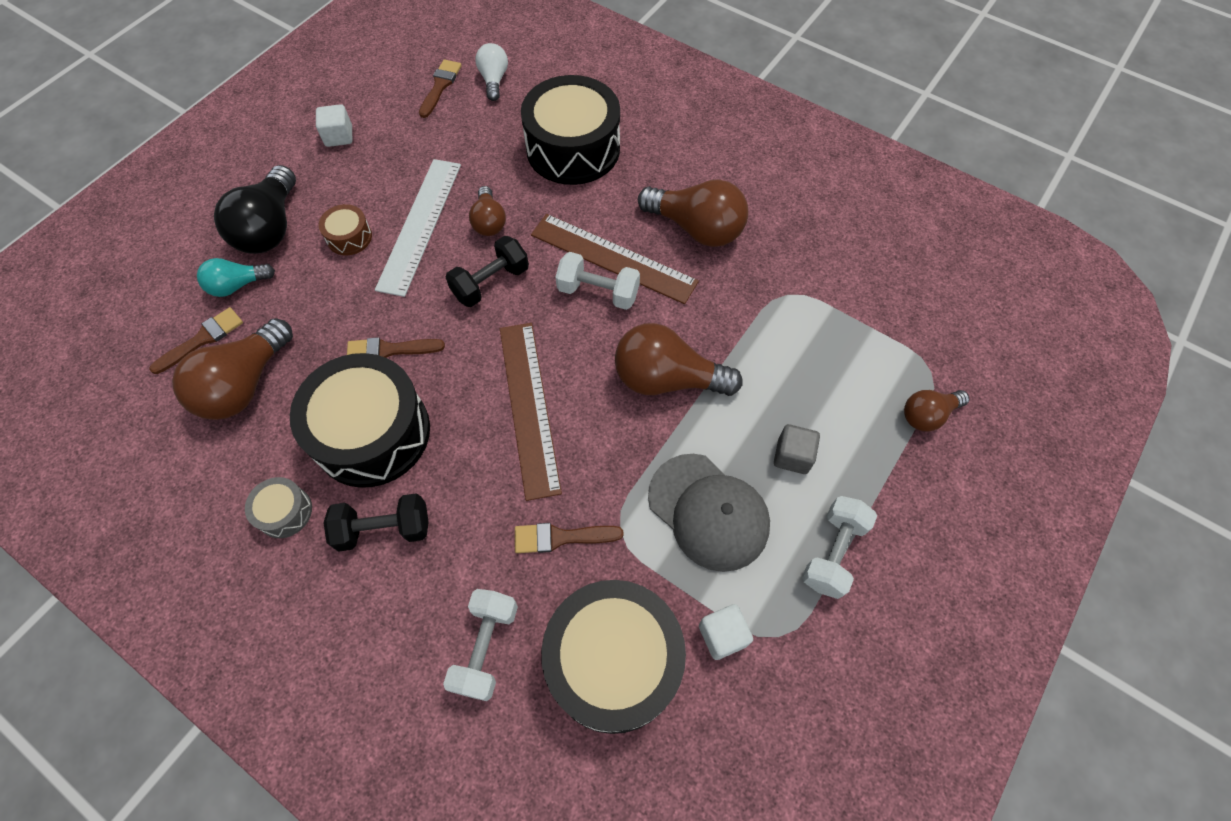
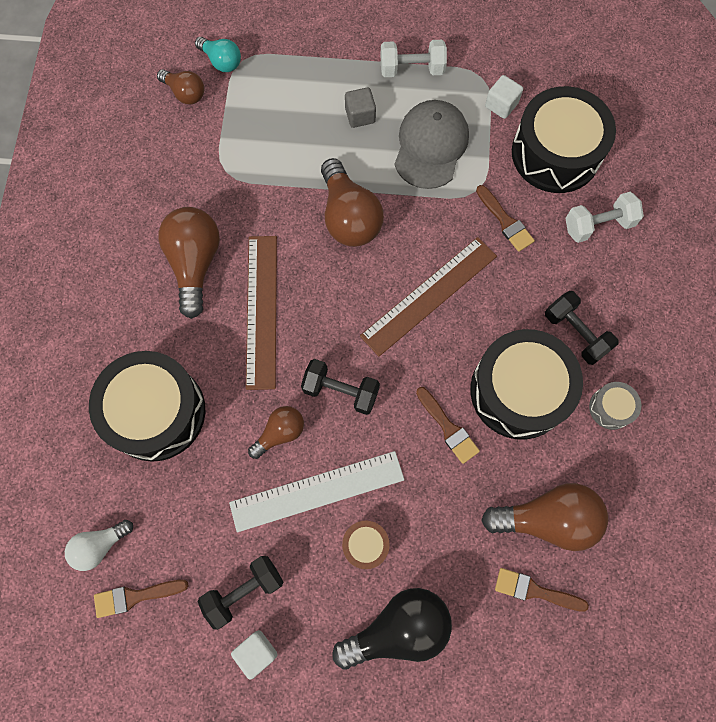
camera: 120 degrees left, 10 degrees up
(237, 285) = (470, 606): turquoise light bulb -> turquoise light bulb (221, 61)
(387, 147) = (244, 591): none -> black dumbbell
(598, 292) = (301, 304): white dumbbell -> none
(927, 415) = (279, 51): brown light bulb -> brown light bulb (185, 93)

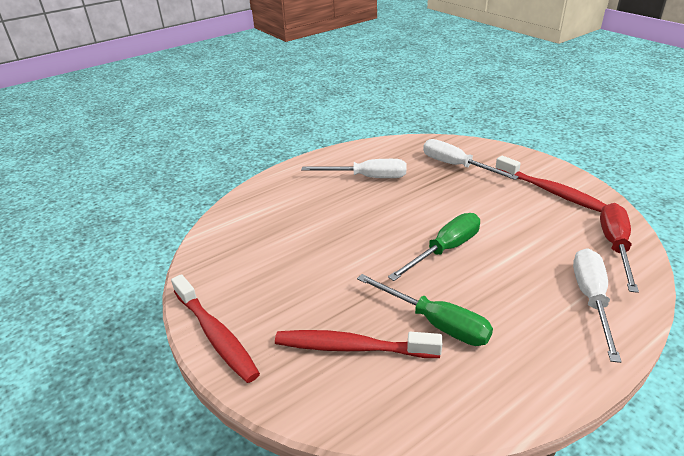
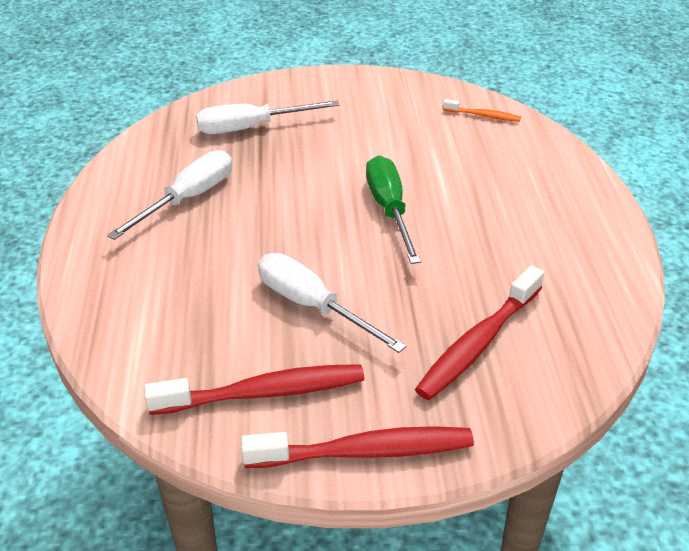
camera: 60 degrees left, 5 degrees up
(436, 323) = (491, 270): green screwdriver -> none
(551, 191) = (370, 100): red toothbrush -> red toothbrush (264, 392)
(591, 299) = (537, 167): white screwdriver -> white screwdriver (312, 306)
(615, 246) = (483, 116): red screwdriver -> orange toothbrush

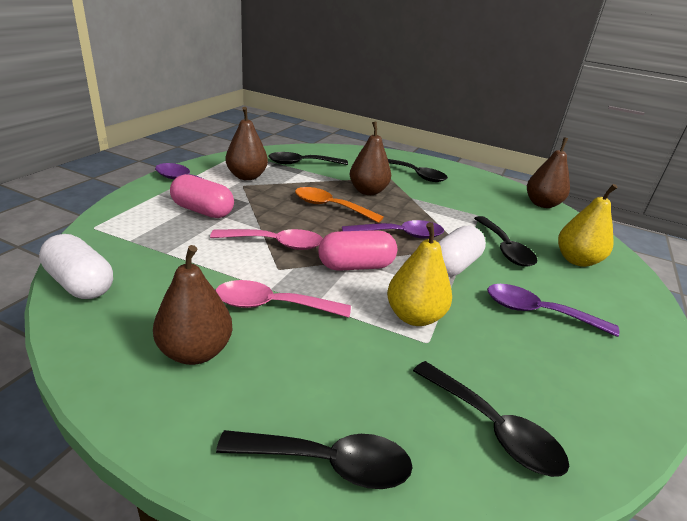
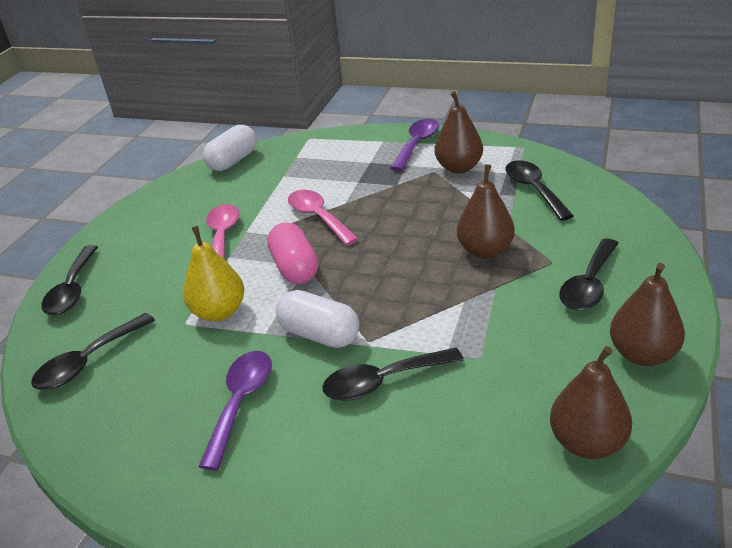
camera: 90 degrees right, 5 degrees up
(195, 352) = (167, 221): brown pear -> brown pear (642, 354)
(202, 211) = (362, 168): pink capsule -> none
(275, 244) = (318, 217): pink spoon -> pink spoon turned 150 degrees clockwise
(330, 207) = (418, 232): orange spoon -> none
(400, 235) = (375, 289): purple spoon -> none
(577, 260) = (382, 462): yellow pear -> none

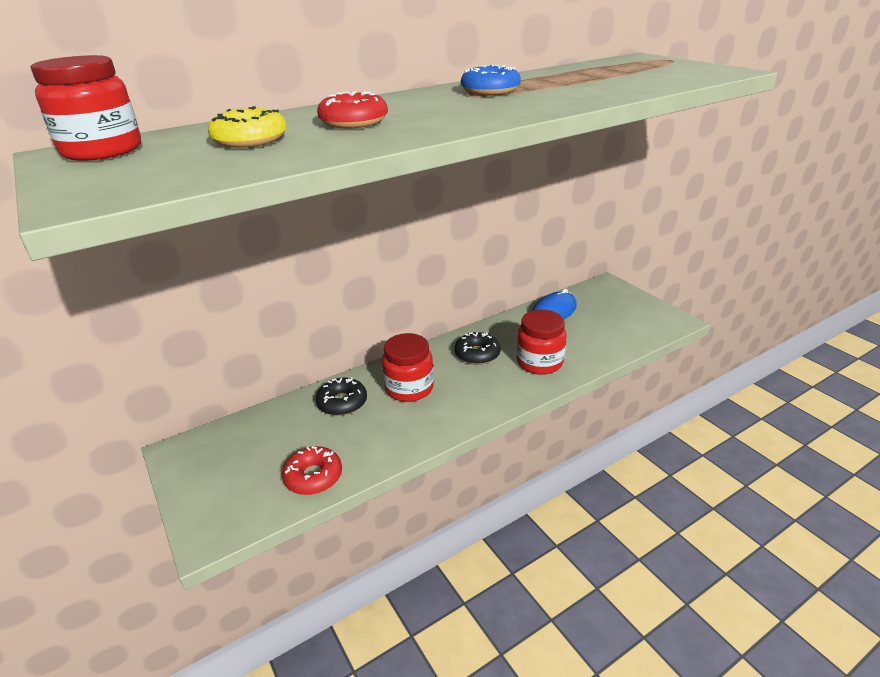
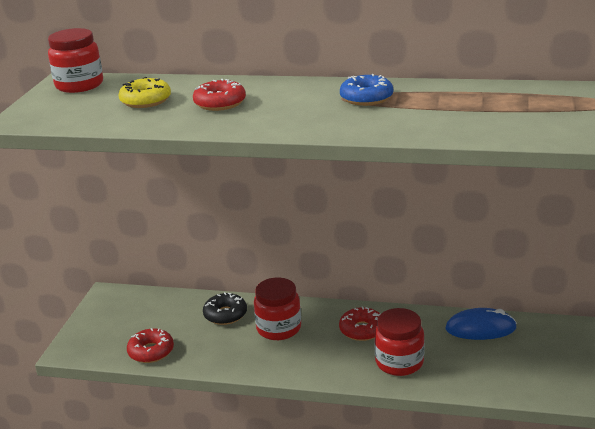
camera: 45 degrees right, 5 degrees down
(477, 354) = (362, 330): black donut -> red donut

What the exercise asks:
Aside from its pictures, the listing must be given again in full, exactly as it appears.

Solution:
camera: 120 degrees left, 10 degrees up
(237, 285) = (470, 606): turquoise light bulb -> turquoise light bulb (221, 61)
(387, 147) = (244, 591): none -> black dumbbell
(598, 292) = (301, 304): white dumbbell -> none
(927, 415) = (279, 51): brown light bulb -> brown light bulb (185, 93)

camera: 60 degrees left, 5 degrees up
(436, 323) = (491, 270): green screwdriver -> none
(551, 191) = (370, 100): red toothbrush -> red toothbrush (264, 392)
(591, 299) = (537, 167): white screwdriver -> white screwdriver (312, 306)
(615, 246) = (483, 116): red screwdriver -> orange toothbrush

camera: 90 degrees right, 5 degrees up
(195, 352) = (167, 221): brown pear -> brown pear (642, 354)
(202, 211) = (362, 168): pink capsule -> none
(275, 244) = (318, 217): pink spoon -> pink spoon turned 150 degrees clockwise
(330, 207) = (418, 232): orange spoon -> none
(400, 235) = (375, 289): purple spoon -> none
(577, 260) = (382, 462): yellow pear -> none

camera: 45 degrees right, 5 degrees down
(477, 354) = (362, 330): black donut -> red donut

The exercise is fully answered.